Task instructions
If "black" shows up in a line of the material, return that line.

Material provided
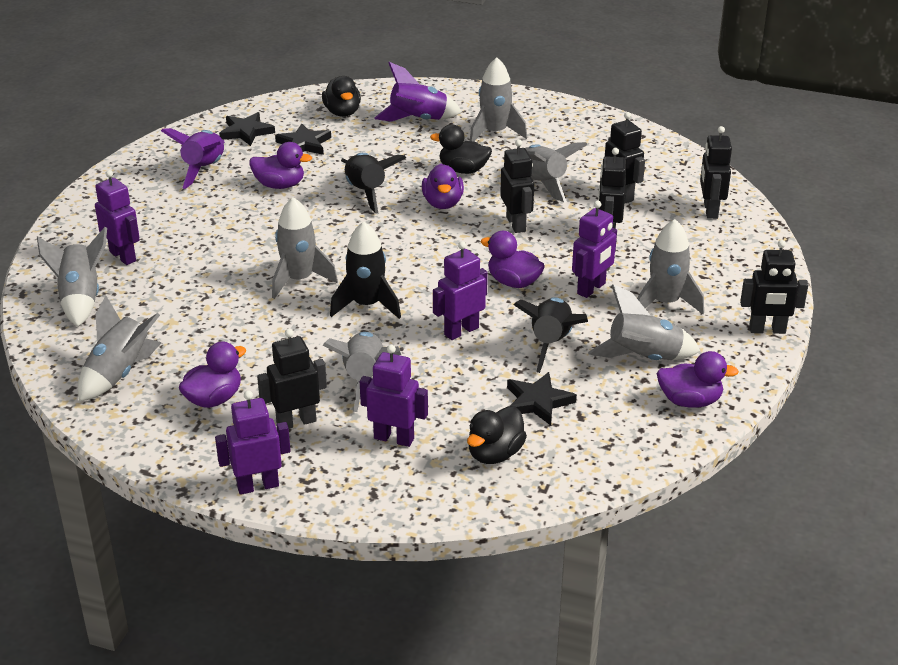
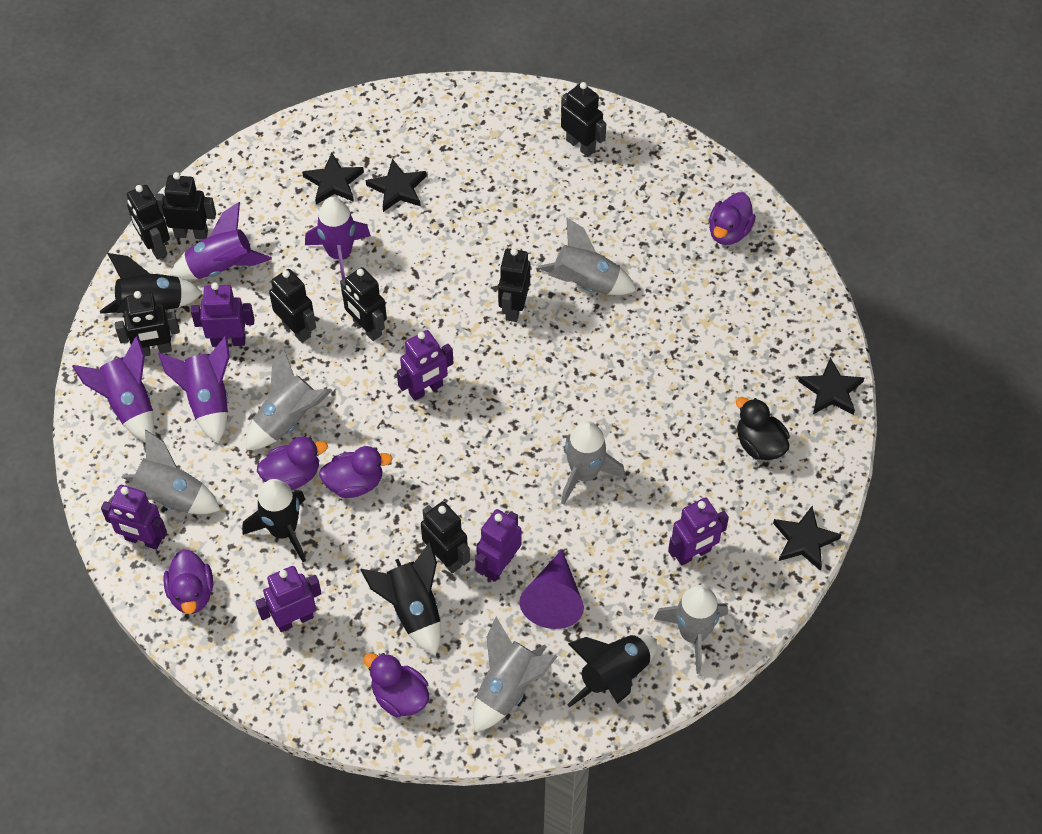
black duck: 3 -> 1
black robot: 6 -> 8
black rocket: 3 -> 4
black star: 3 -> 4
grey rocket: 8 -> 6
purple cone: 0 -> 1
purple robot: 5 -> 6
purple rocket: 2 -> 4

Answer area
black duck: 3 -> 1
black robot: 6 -> 8
black rocket: 3 -> 4
black star: 3 -> 4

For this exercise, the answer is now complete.